Your instructions
Begin your transcription at the line containing "white bowling pin: 9 -> 11" and continue it, word for word, to the final line below. Include only those lines and skip the pictures.

(Before-and-after object lists)
BEGIN

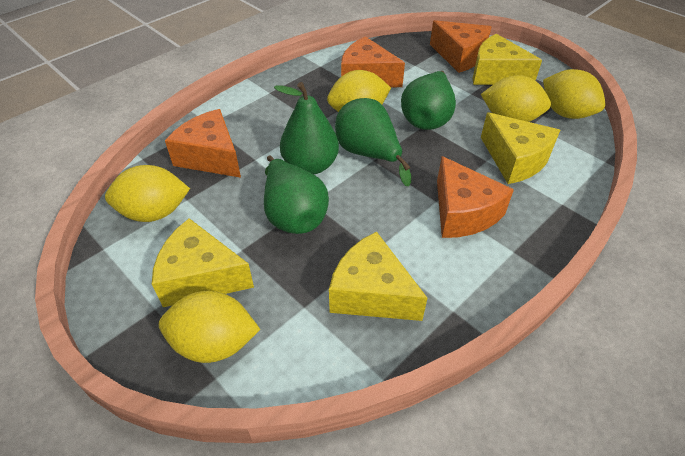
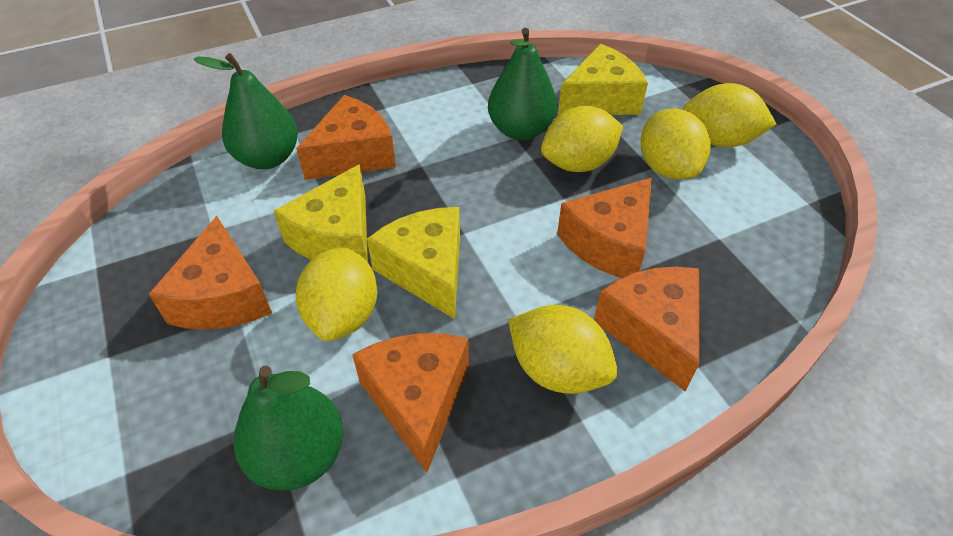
green pear: 4 -> 3
orange cheese: 4 -> 5
yellow cheese: 4 -> 3

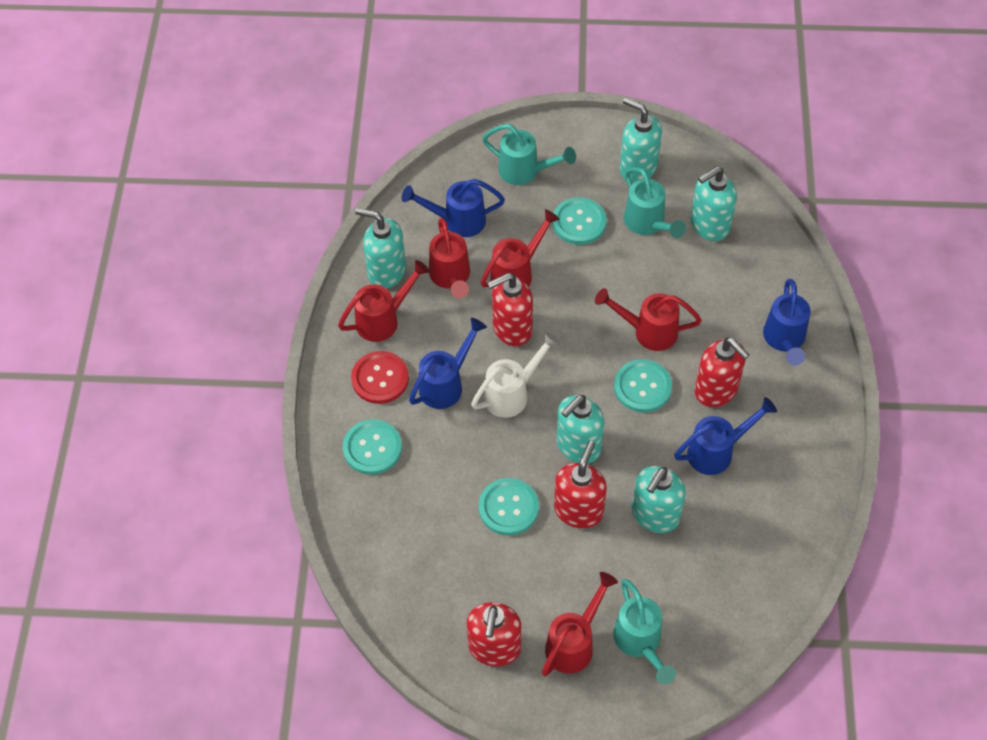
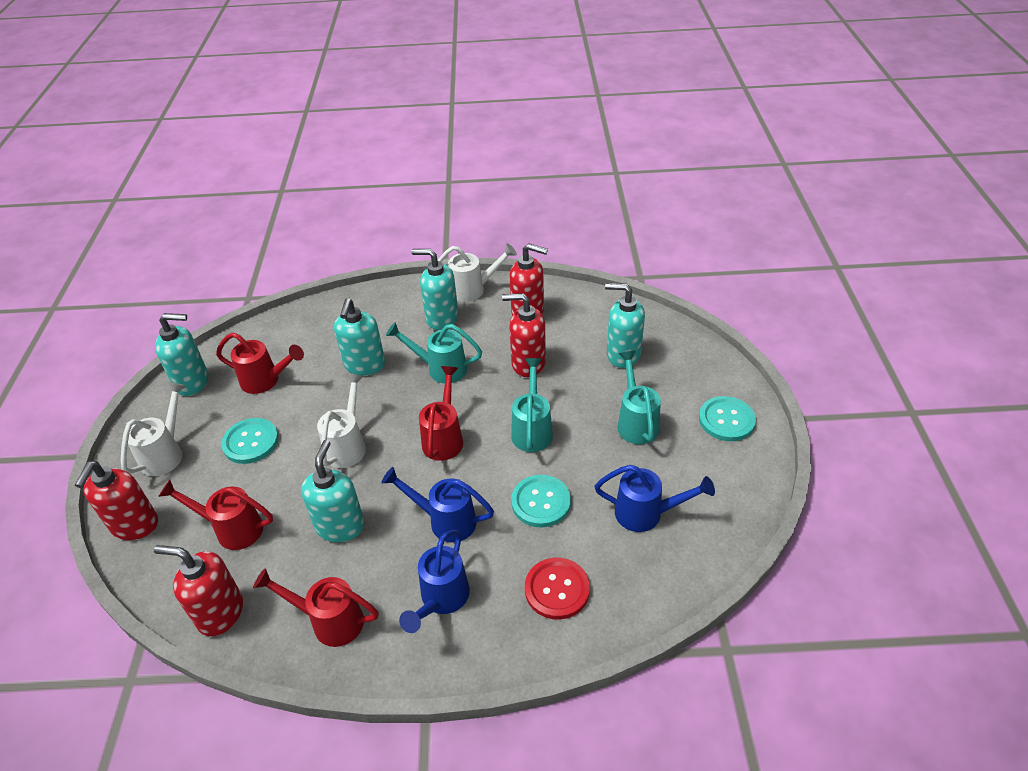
blue watering can: 4 -> 3
red watering can: 5 -> 4
turquoise button: 4 -> 3
white watering can: 1 -> 3

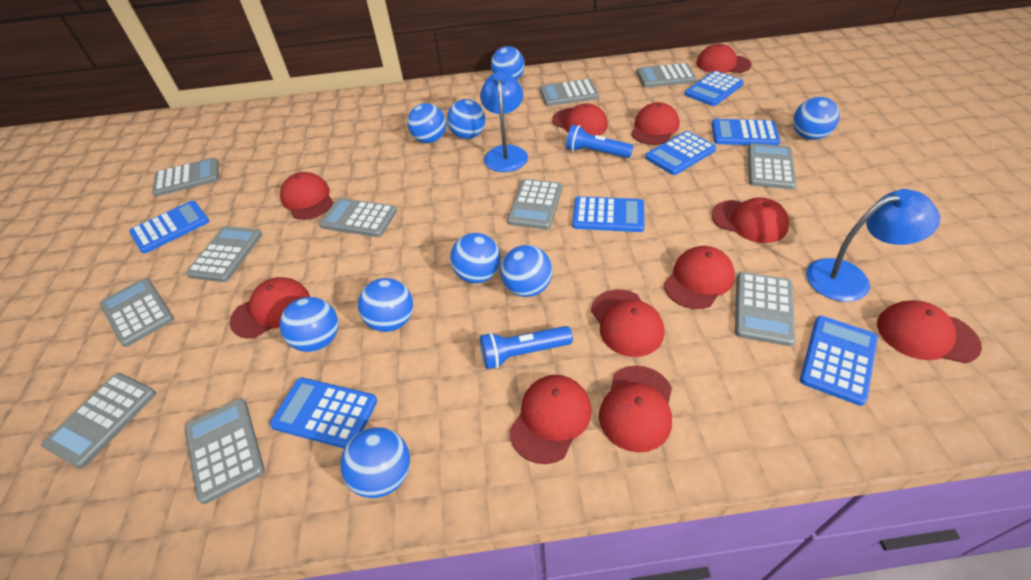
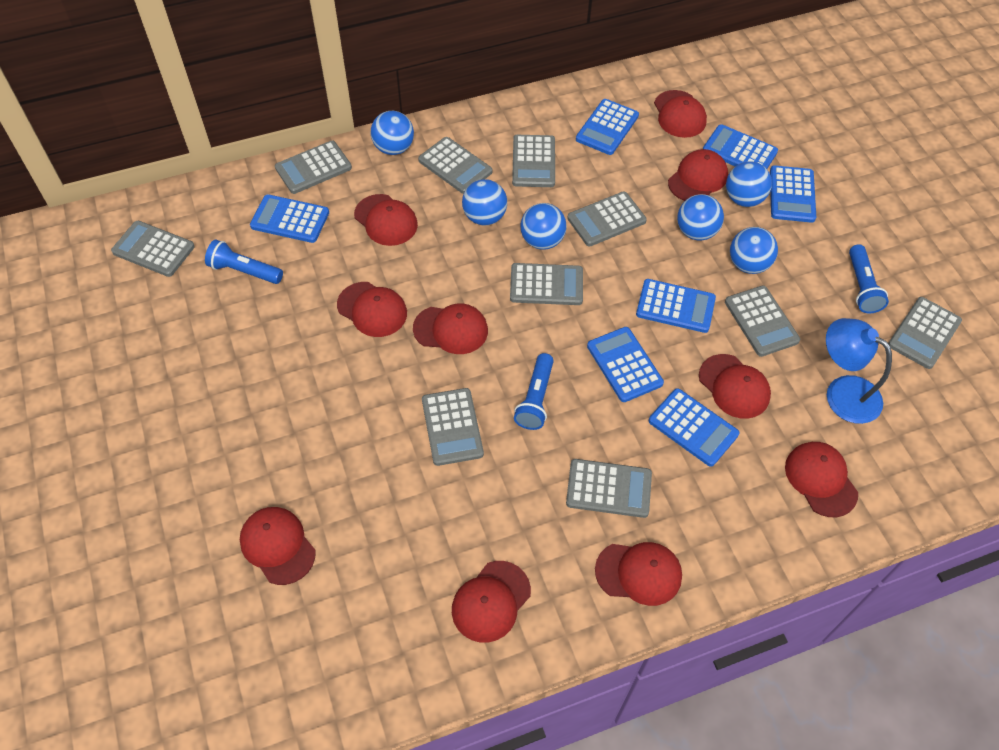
blue ball: 9 -> 6
blue flashlight: 2 -> 3
blue lamp: 2 -> 1
grey calculator: 11 -> 10
red cap: 11 -> 10

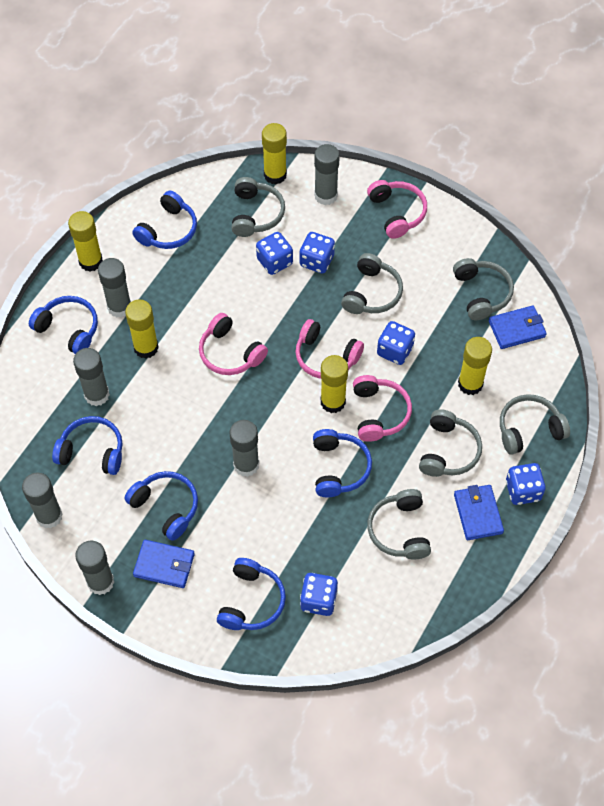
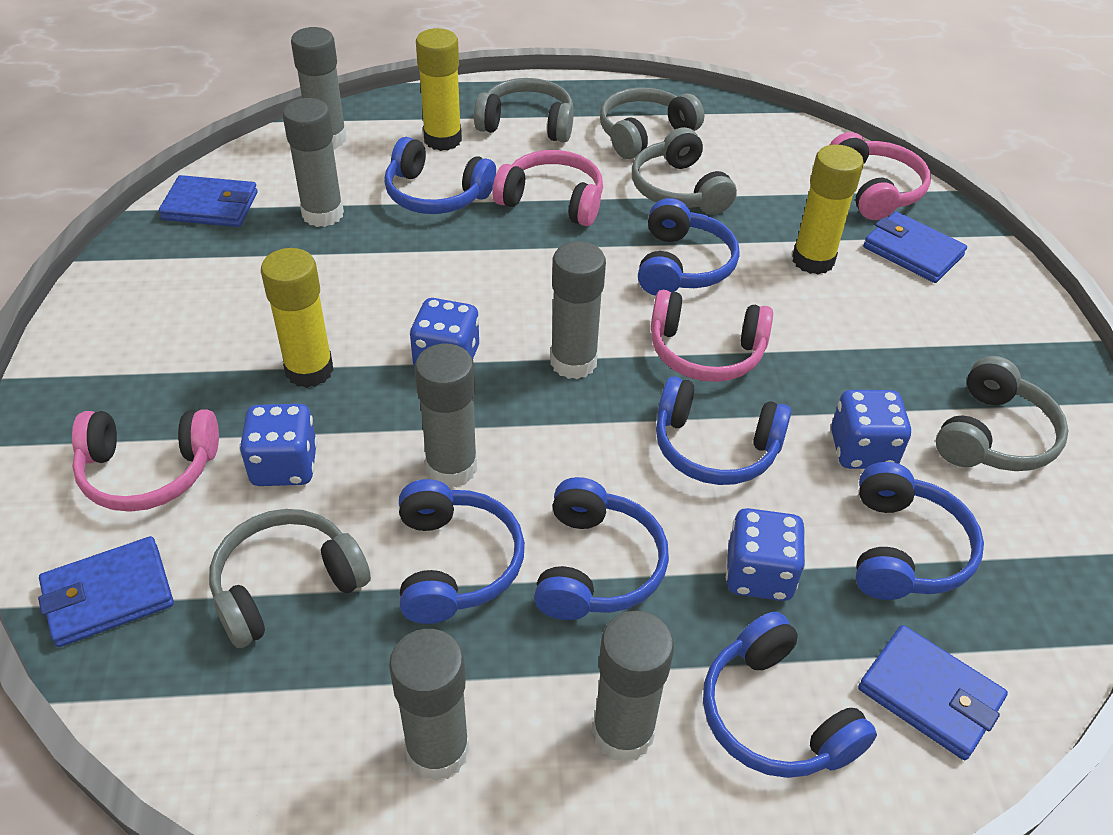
blue dice: 5 -> 4
blue headphones: 6 -> 7
blue wallet: 3 -> 4
grey headphones: 6 -> 5
yellow glue stick: 5 -> 3

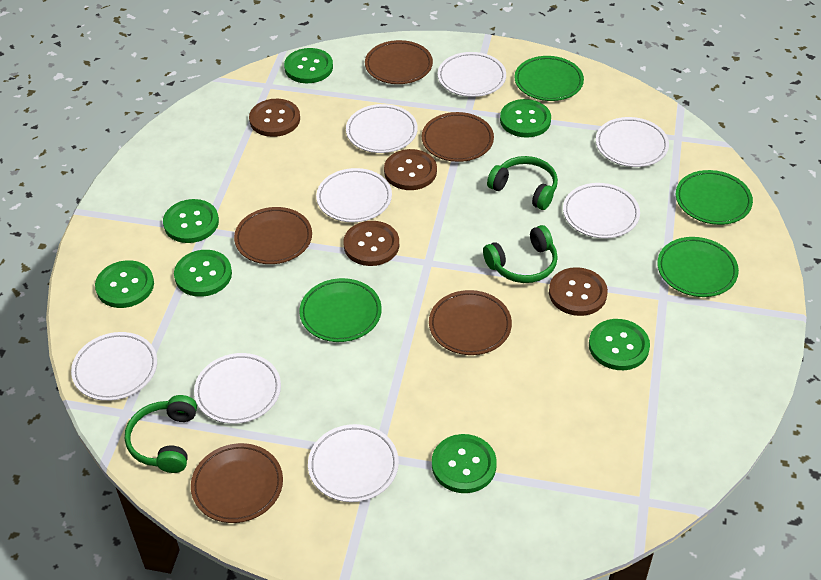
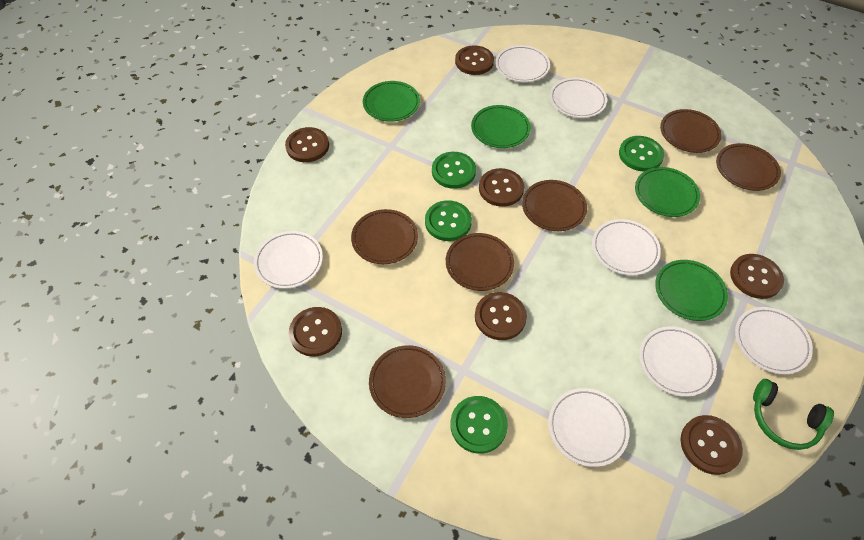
brown button: 4 -> 7
brown plate: 5 -> 6
green button: 7 -> 4
green headphones: 3 -> 1
white plate: 8 -> 7

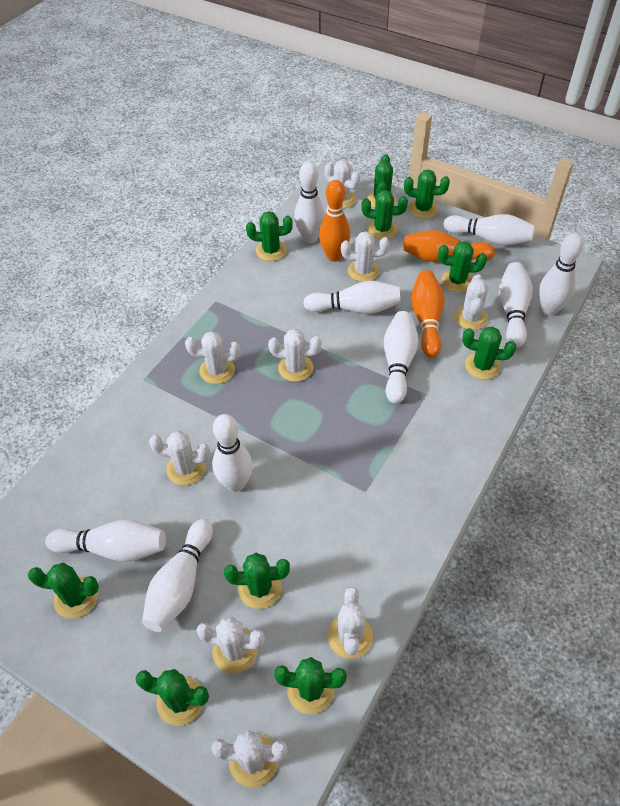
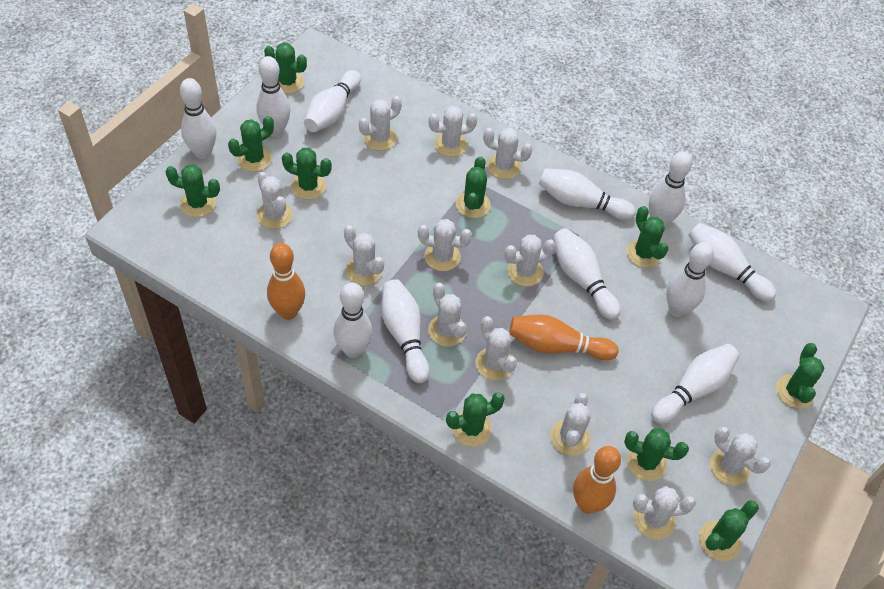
white bowling pin: 9 -> 11
white cactus: 9 -> 12

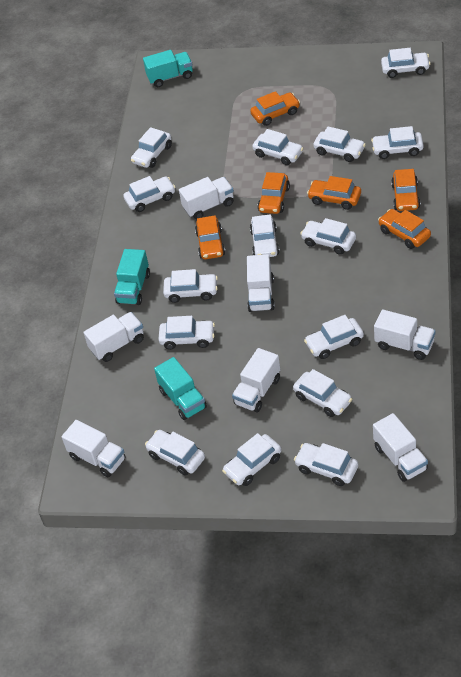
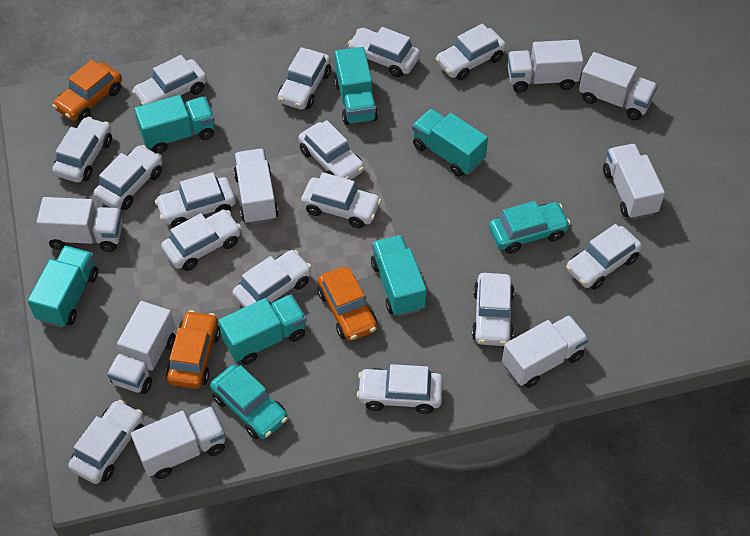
orange car: 6 -> 3
turquoise car: 0 -> 2
turquoise truck: 3 -> 6
white truck: 7 -> 8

END

Response box
white bowling pin: 9 -> 11
white cactus: 9 -> 12

orange car: 6 -> 3
turquoise car: 0 -> 2
turquoise truck: 3 -> 6
white truck: 7 -> 8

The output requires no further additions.